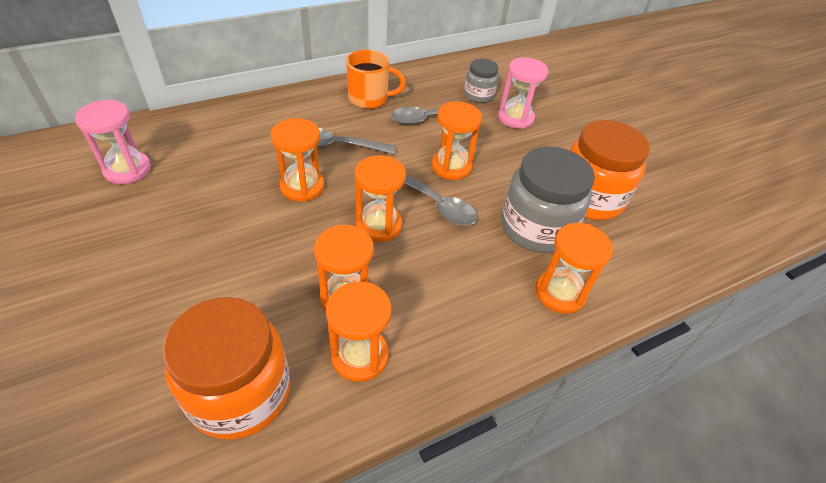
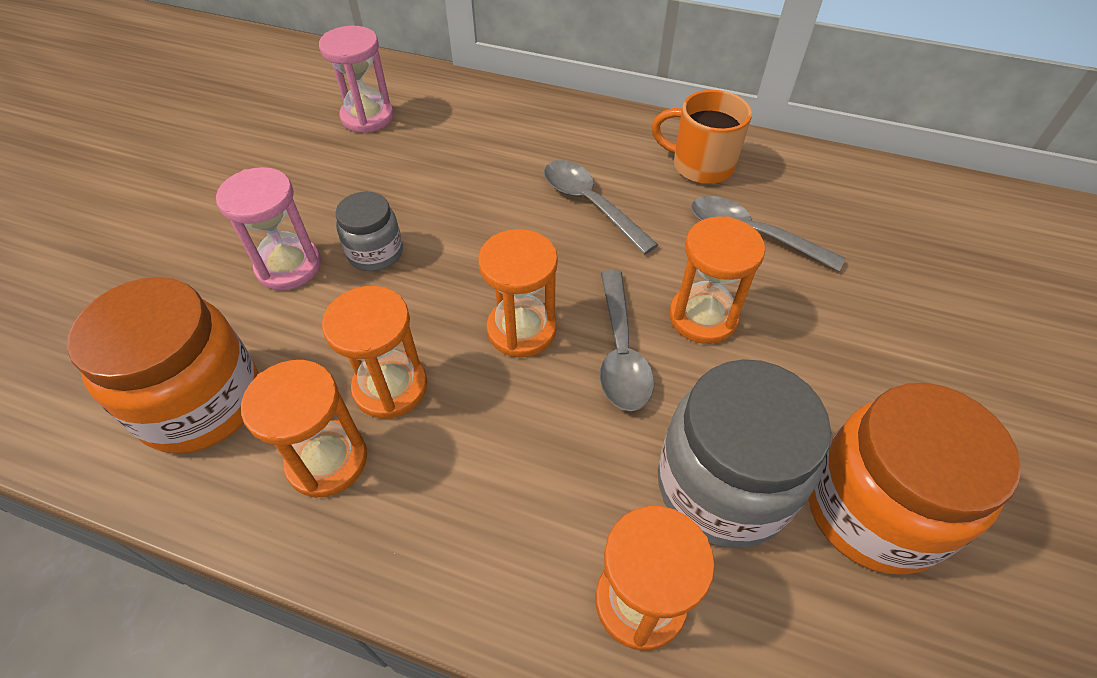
camera: 50 degrees right, 5 degrees up
(302, 187) = (495, 230): orange hourglass -> none
(369, 99) = (700, 165): orange mug -> orange mug turned 150 degrees clockwise
(479, 95) = (874, 240): grey jar -> grey jar (375, 253)
(515, 118) = (896, 307): pink hourglass -> pink hourglass (289, 266)

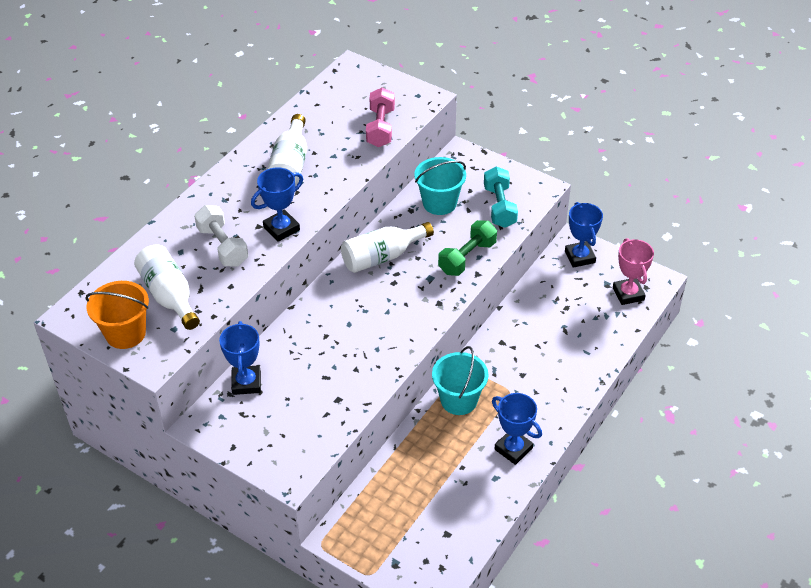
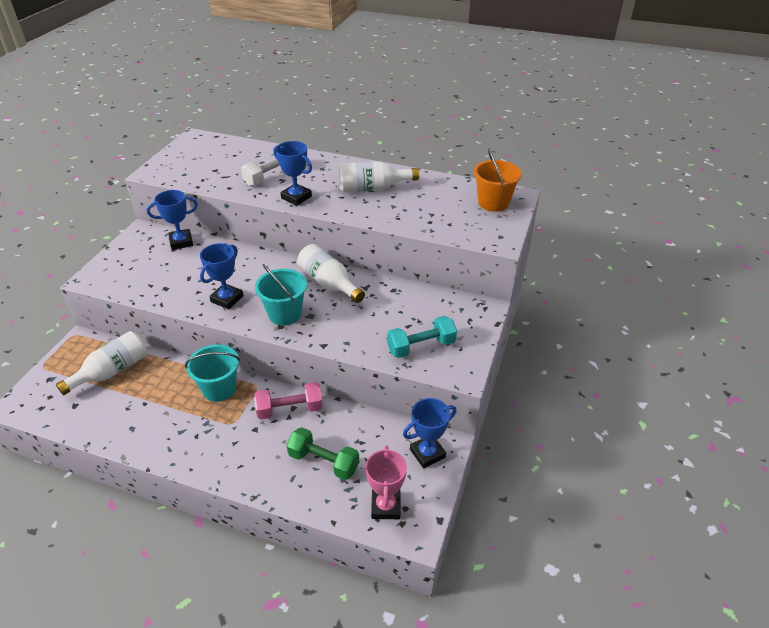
camera: 75 degrees right, 5 degrees down
(125, 333) = (179, 158): orange bucket -> orange bucket (493, 203)
(169, 296) = (216, 166): white bottle -> white bottle (112, 371)
(380, 128) = (442, 223): pink dumbbell -> pink dumbbell (290, 409)
(439, 203) = (409, 305): turquoise bucket -> turquoise bucket (285, 313)
(467, 257) = (343, 335): green dumbbell -> green dumbbell (323, 462)
(513, 449) = (164, 436): blue trophy -> blue trophy (227, 299)
(628, 294) = (386, 506): pink trophy -> pink trophy turned 60 degrees counterclockwise

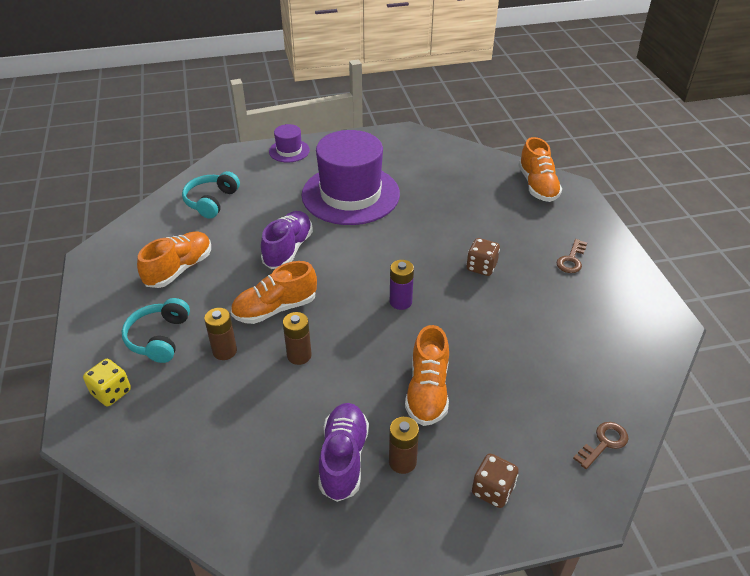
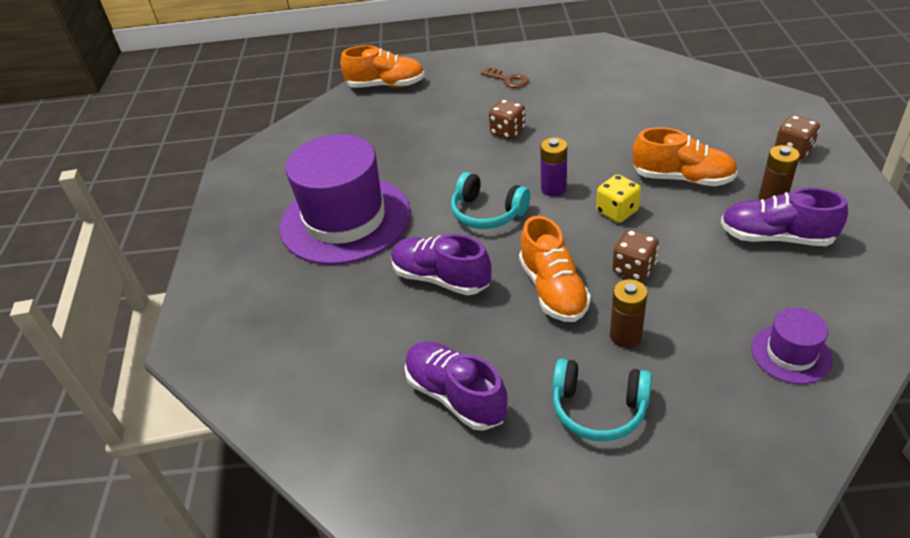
camera: 75 degrees left, 0 degrees up
(111, 392) = (702, 455): yellow dice -> yellow dice (617, 211)
(179, 269) = (456, 396): orange shoe -> purple shoe
(211, 201) = (301, 366): turquoise headphones -> turquoise headphones (487, 213)
(289, 151) = (213, 278): purple hat -> purple hat (791, 354)
(299, 355) = (633, 268): brown battery -> brown dice
(603, 443) = (733, 92): brown key -> none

# TASK REQUIREMENTS:
Put each line of the listing above into the copy exactly, dropping the pictures.

# ANSWER SECTION:
camera: 50 degrees right, 5 degrees up
(302, 187) = (495, 230): orange hourglass -> none
(369, 99) = (700, 165): orange mug -> orange mug turned 150 degrees clockwise
(479, 95) = (874, 240): grey jar -> grey jar (375, 253)
(515, 118) = (896, 307): pink hourglass -> pink hourglass (289, 266)

camera: 75 degrees right, 5 degrees down
(125, 333) = (179, 158): orange bucket -> orange bucket (493, 203)
(169, 296) = (216, 166): white bottle -> white bottle (112, 371)
(380, 128) = (442, 223): pink dumbbell -> pink dumbbell (290, 409)
(439, 203) = (409, 305): turquoise bucket -> turquoise bucket (285, 313)
(467, 257) = (343, 335): green dumbbell -> green dumbbell (323, 462)
(513, 449) = (164, 436): blue trophy -> blue trophy (227, 299)
(628, 294) = (386, 506): pink trophy -> pink trophy turned 60 degrees counterclockwise

camera: 75 degrees left, 0 degrees up
(111, 392) = (702, 455): yellow dice -> yellow dice (617, 211)
(179, 269) = (456, 396): orange shoe -> purple shoe
(211, 201) = (301, 366): turquoise headphones -> turquoise headphones (487, 213)
(289, 151) = (213, 278): purple hat -> purple hat (791, 354)
(299, 355) = (633, 268): brown battery -> brown dice
(603, 443) = (733, 92): brown key -> none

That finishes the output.